[BRIEF] Write out every entry below exactly as it appears. Pictures do not belong in the copy.

Polygon vertex coordinate data:
_____

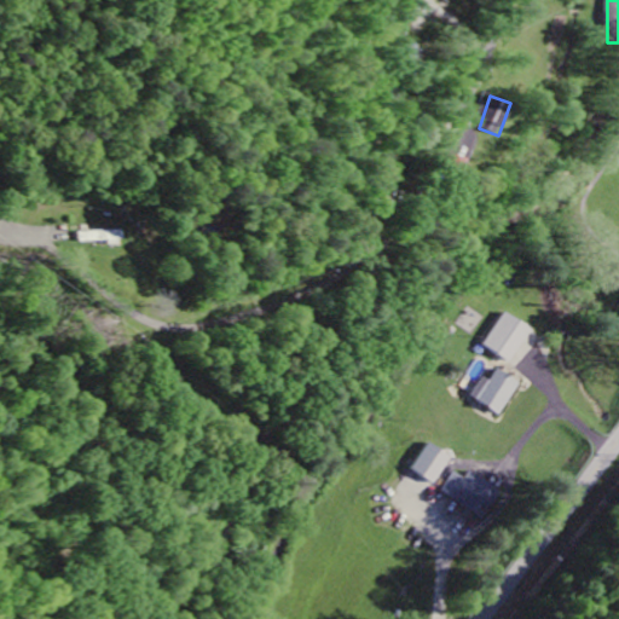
[(510,364),(533,331),(505,312),(482,346),(510,364)]
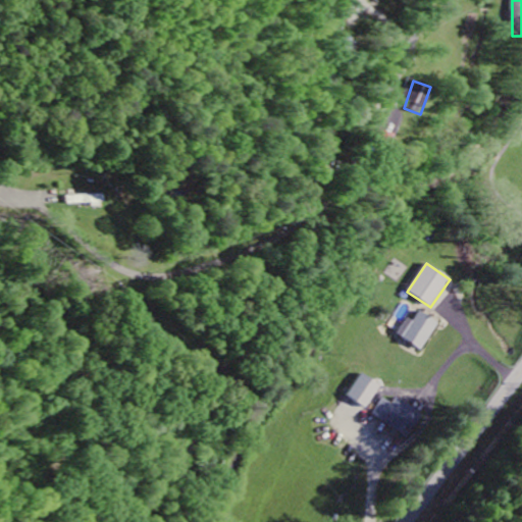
[(408,319),(398,335),(422,351),(439,324),(420,312),(413,322),(408,319)]
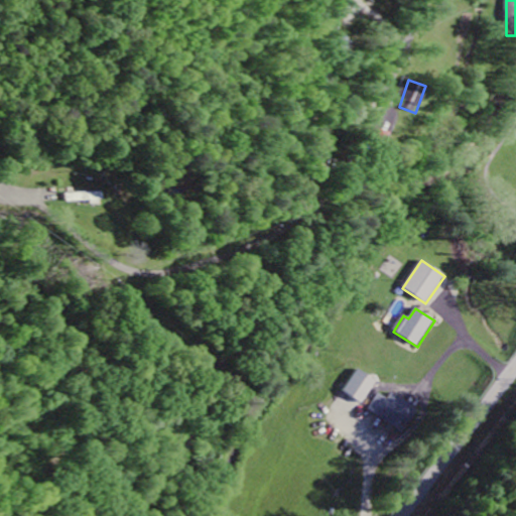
[(362,404),(376,382),(357,370),(343,392),(362,404)]
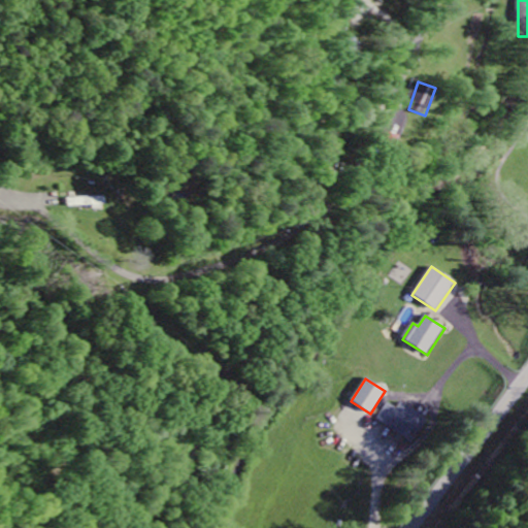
[(429,420),(400,404),(398,408),(387,403),(376,422),(417,443),(429,420)]
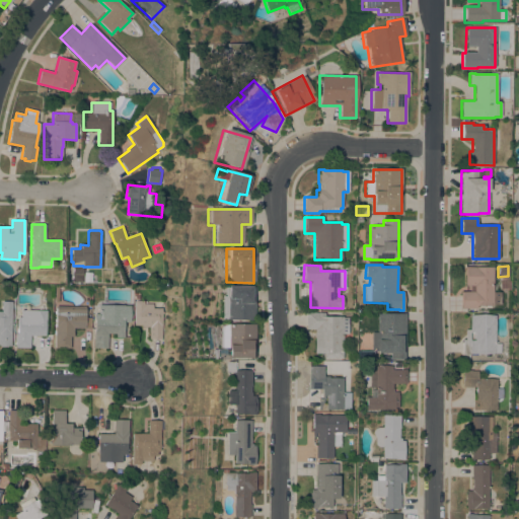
[(493,305),(476,305),(476,308),(460,308),(460,292),(473,292),(473,286),(464,286),(464,267),(493,267),(493,292),(500,292),(500,304),(493,304),(493,305)]
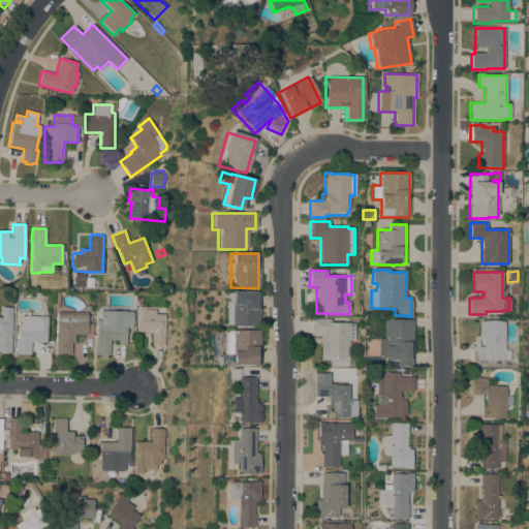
[(258,327),(229,327),(229,321),(223,321),(223,303),(230,303),(230,291),(255,291),(255,292),(258,292),(258,327)]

_____

[RESPONSE TO THIS EXERCISE]
[(510,364),(533,331),(505,312),(482,346),(510,364)]
[(408,319),(398,335),(422,351),(439,324),(420,312),(413,322),(408,319)]
[(362,404),(376,382),(357,370),(343,392),(362,404)]
[(429,420),(400,404),(398,408),(387,403),(376,422),(417,443),(429,420)]
[(493,305),(476,305),(476,308),(460,308),(460,292),(473,292),(473,286),(464,286),(464,267),(493,267),(493,292),(500,292),(500,304),(493,304),(493,305)]
[(258,327),(229,327),(229,321),(223,321),(223,303),(230,303),(230,291),(255,291),(255,292),(258,292),(258,327)]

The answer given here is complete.